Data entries
** Begin **

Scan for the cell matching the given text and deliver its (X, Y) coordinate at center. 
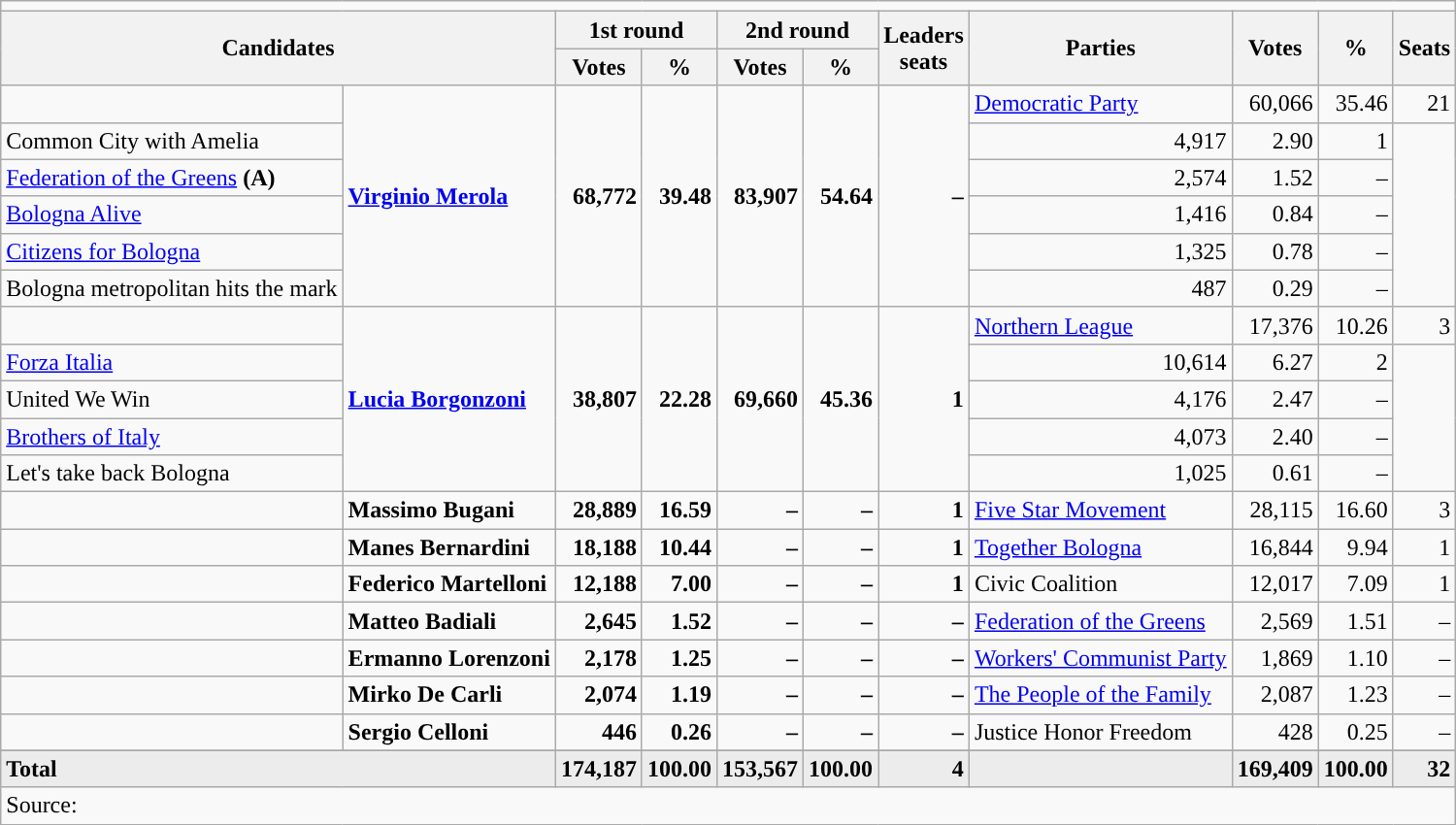
Mirko De Carli (448, 695)
169,409 (1275, 769)
54.64 (841, 196)
4 (924, 769)
2 (1355, 362)
Northern League (1101, 325)
0.29 (1275, 288)
2,178 (598, 658)
Five Star Movement (1101, 511)
446 (598, 732)
487 (1101, 288)
Brothers of Italy (172, 436)
Federation of the Greens (1101, 621)
Bologna Alive (172, 215)
6.27 (1275, 362)
2,569 (1275, 621)
Democratic Party (1101, 104)
0.61 (1275, 474)
Civic Coalition (1101, 584)
28,115 (1275, 511)
Parties (1101, 49)
60,066 (1275, 104)
Citizens for Bologna (172, 251)
9.94 (1355, 547)
2.90 (1275, 141)
16,844 (1275, 547)
0.84 (1275, 215)
Together Bologna (1101, 547)
Forza Italia (172, 362)
32 (1424, 769)
17,376 (1275, 325)
Virginio Merola (448, 196)
18,188 (598, 547)
10,614 (1101, 362)
83,907 (761, 196)
0.25 (1355, 732)
Matteo Badiali (448, 621)
Manes Bernardini (448, 547)
Sergio Celloni (448, 732)
Justice Honor Freedom (1101, 732)
35.46 (1355, 104)
Common City with Amelia (172, 141)
Massimo Bugani (448, 511)
Source: (728, 806)
Lucia Borgonzoni (448, 399)
Leaders seats (924, 49)
Total (279, 769)
4,917 (1101, 141)
2.40 (1275, 436)
16.59 (679, 511)
1,325 (1101, 251)
7.09 (1355, 584)
1,025 (1101, 474)
38,807 (598, 399)
2,574 (1101, 178)
Bologna metropolitan hits the mark (172, 288)
4,073 (1101, 436)
174,187 (598, 769)
153,567 (761, 769)
1.25 (679, 658)
7.00 (679, 584)
1.51 (1355, 621)
2,074 (598, 695)
Federation of the Greens (A) (172, 178)
12,188 (598, 584)
2.47 (1275, 399)
21 (1424, 104)
1,416 (1101, 215)
The People of the Family (1101, 695)
Federico Martelloni (448, 584)
12,017 (1275, 584)
2,645 (598, 621)
4,176 (1101, 399)
16.60 (1355, 511)
0.26 (679, 732)
0.78 (1275, 251)
1,869 (1275, 658)
Workers' Communist Party (1101, 658)
428 (1275, 732)
69,660 (761, 399)
28,889 (598, 511)
22.28 (679, 399)
45.36 (841, 399)
1.23 (1355, 695)
10.26 (1355, 325)
Let's take back Bologna (172, 474)
Candidates (279, 49)
2nd round (798, 30)
1st round (636, 30)
Seats (1424, 49)
1.10 (1355, 658)
39.48 (679, 196)
1.19 (679, 695)
10.44 (679, 547)
68,772 (598, 196)
Ermanno Lorenzoni (448, 658)
2,087 (1275, 695)
United We Win (172, 399)
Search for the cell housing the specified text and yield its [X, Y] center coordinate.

** End **

#### WHAT IS NEEDED
Convert the lines of the records from the one containing "Mirko De Carli (448, 695)" through the one containing "Lucia Borgonzoni (448, 399)", both included, into a numbered list with any blank lines omitted.

#### REPLY
1. Mirko De Carli (448, 695)
2. 169,409 (1275, 769)
3. 54.64 (841, 196)
4. 4 (924, 769)
5. 2 (1355, 362)
6. Northern League (1101, 325)
7. 0.29 (1275, 288)
8. 2,178 (598, 658)
9. Five Star Movement (1101, 511)
10. 446 (598, 732)
11. 487 (1101, 288)
12. Brothers of Italy (172, 436)
13. Federation of the Greens (1101, 621)
14. Bologna Alive (172, 215)
15. 6.27 (1275, 362)
16. 2,569 (1275, 621)
17. Democratic Party (1101, 104)
18. 0.61 (1275, 474)
19. Civic Coalition (1101, 584)
20. 28,115 (1275, 511)
21. Parties (1101, 49)
22. 60,066 (1275, 104)
23. Citizens for Bologna (172, 251)
24. 9.94 (1355, 547)
25. 2.90 (1275, 141)
26. 16,844 (1275, 547)
27. 0.84 (1275, 215)
28. Together Bologna (1101, 547)
29. Forza Italia (172, 362)
30. 32 (1424, 769)
31. 17,376 (1275, 325)
32. Virginio Merola (448, 196)
33. 18,188 (598, 547)
34. 10,614 (1101, 362)
35. 83,907 (761, 196)
36. 0.25 (1355, 732)
37. Matteo Badiali (448, 621)
38. Manes Bernardini (448, 547)
39. Sergio Celloni (448, 732)
40. Justice Honor Freedom (1101, 732)
41. 35.46 (1355, 104)
42. Common City with Amelia (172, 141)
43. Massimo Bugani (448, 511)
44. Source: (728, 806)
45. Lucia Borgonzoni (448, 399)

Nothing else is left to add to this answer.